**WHAT THE TASK REQUIRES:**
In the entries below, find the line with "LCD2 pin SCL: D13 -> D7" and the line with "SD pin MOSI: A2 -> A5". Print those two and everything between them exactly, and nothing else.

BEGIN

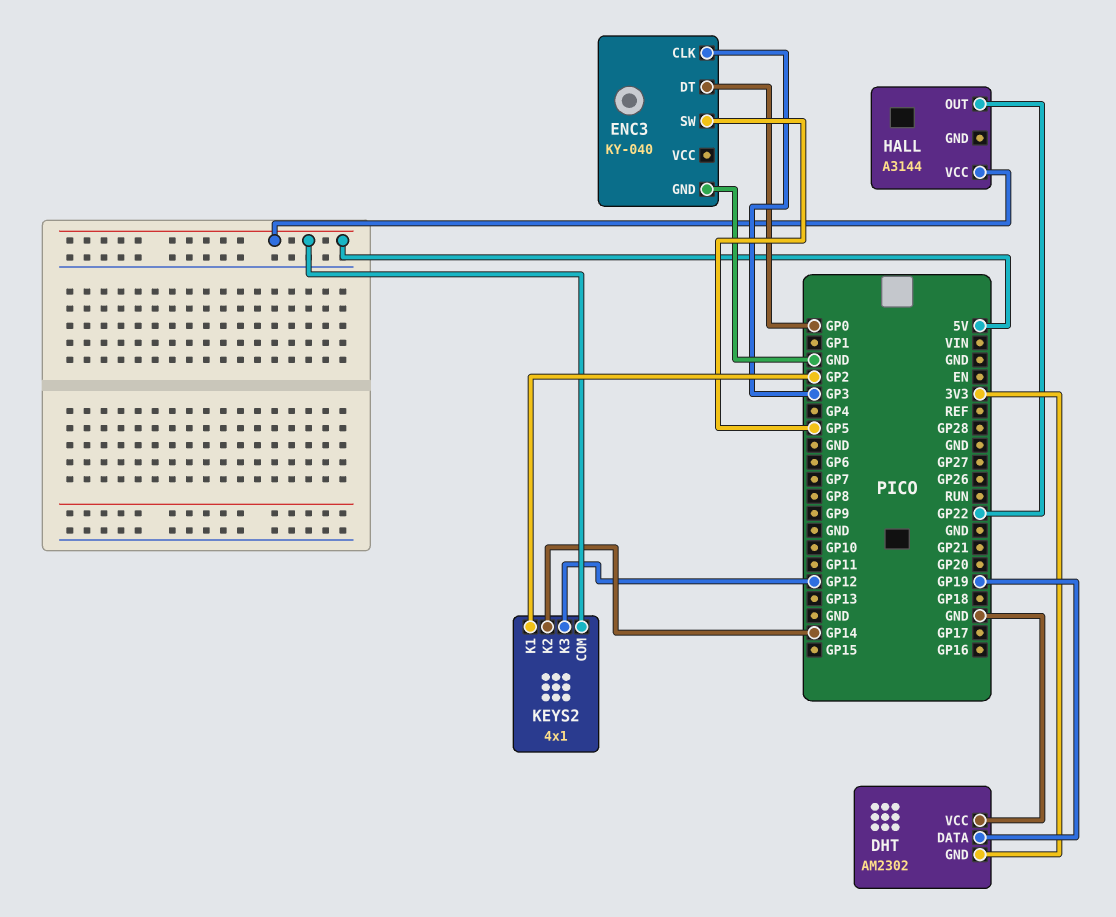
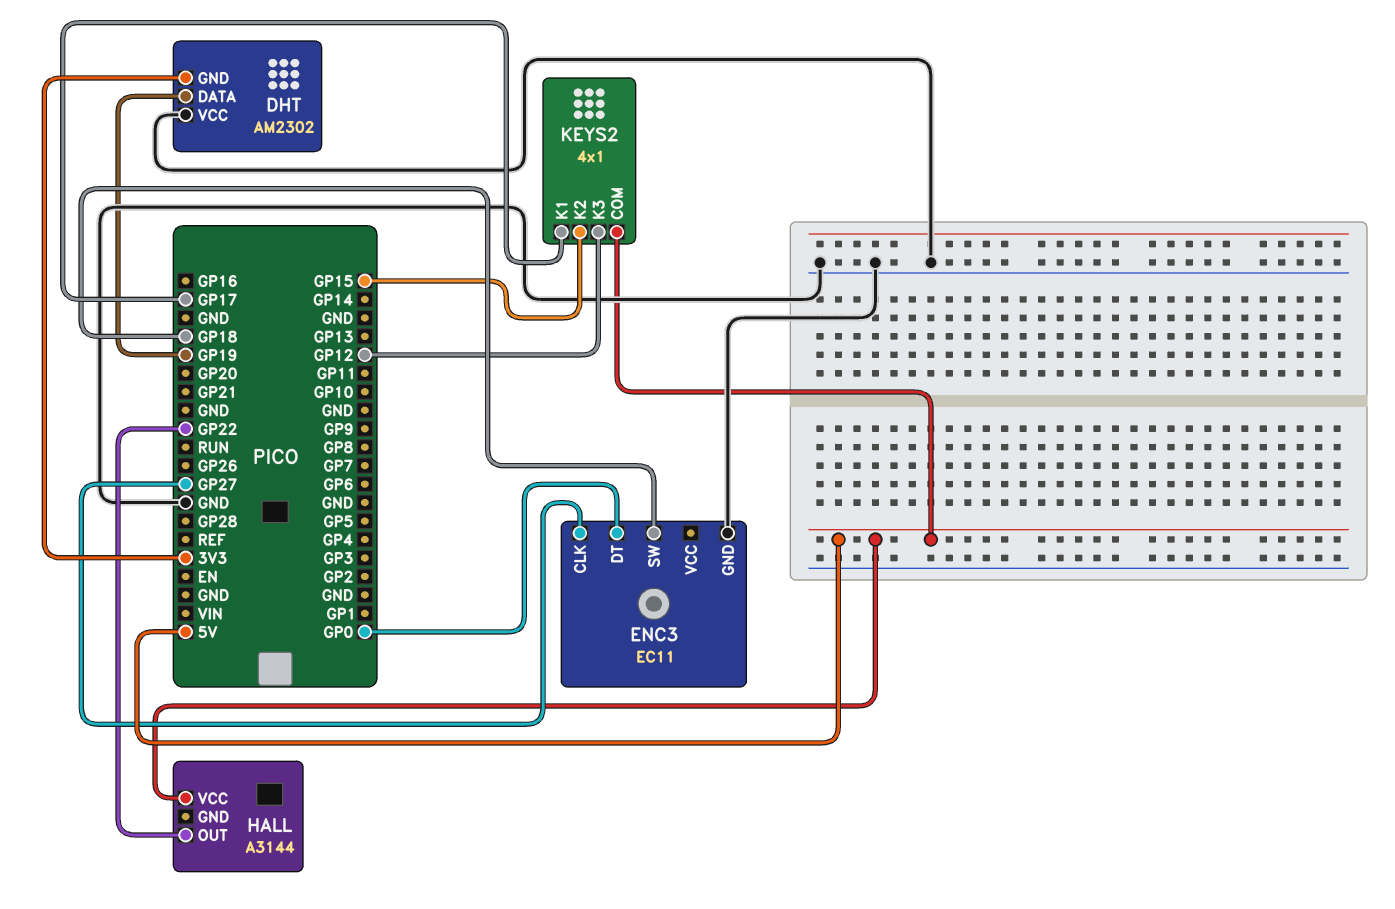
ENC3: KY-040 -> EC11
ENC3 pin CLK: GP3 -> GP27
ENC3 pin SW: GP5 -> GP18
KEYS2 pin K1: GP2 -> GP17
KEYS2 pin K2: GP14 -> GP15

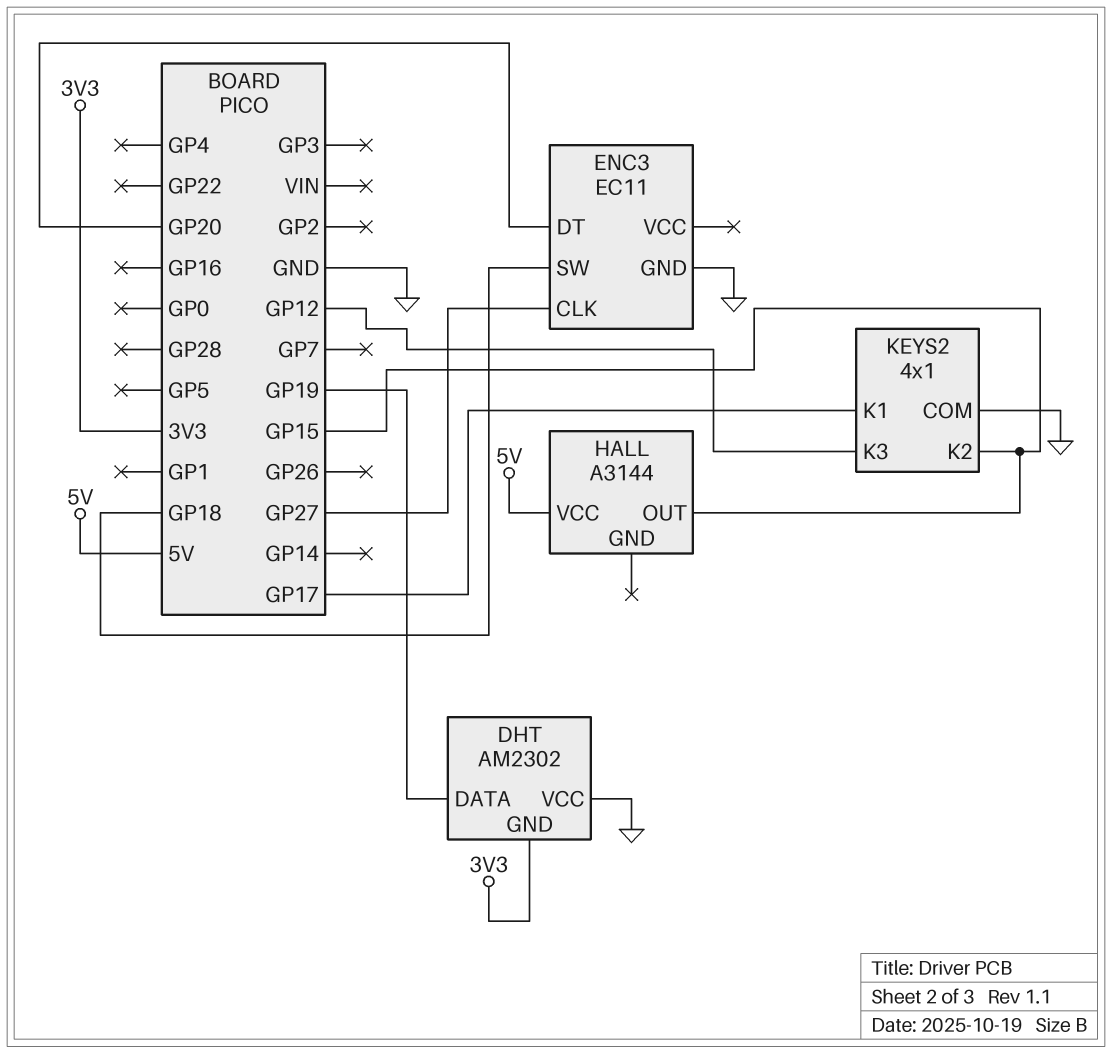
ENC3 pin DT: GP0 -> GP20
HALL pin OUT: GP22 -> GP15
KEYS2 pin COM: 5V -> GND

END
BEGIN

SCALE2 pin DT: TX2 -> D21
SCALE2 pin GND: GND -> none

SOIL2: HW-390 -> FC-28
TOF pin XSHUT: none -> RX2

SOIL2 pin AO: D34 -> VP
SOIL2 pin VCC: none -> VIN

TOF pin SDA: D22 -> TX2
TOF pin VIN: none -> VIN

END
BEGIN

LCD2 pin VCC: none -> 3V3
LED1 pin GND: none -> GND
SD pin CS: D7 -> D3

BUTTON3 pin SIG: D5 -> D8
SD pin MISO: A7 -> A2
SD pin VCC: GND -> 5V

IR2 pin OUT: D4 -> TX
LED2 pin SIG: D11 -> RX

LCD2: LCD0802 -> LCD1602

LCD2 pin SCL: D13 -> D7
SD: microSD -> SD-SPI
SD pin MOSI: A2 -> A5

END

**RESPONSE TO THE EXERCISE:**
LCD2 pin SCL: D13 -> D7
SD: microSD -> SD-SPI
SD pin MOSI: A2 -> A5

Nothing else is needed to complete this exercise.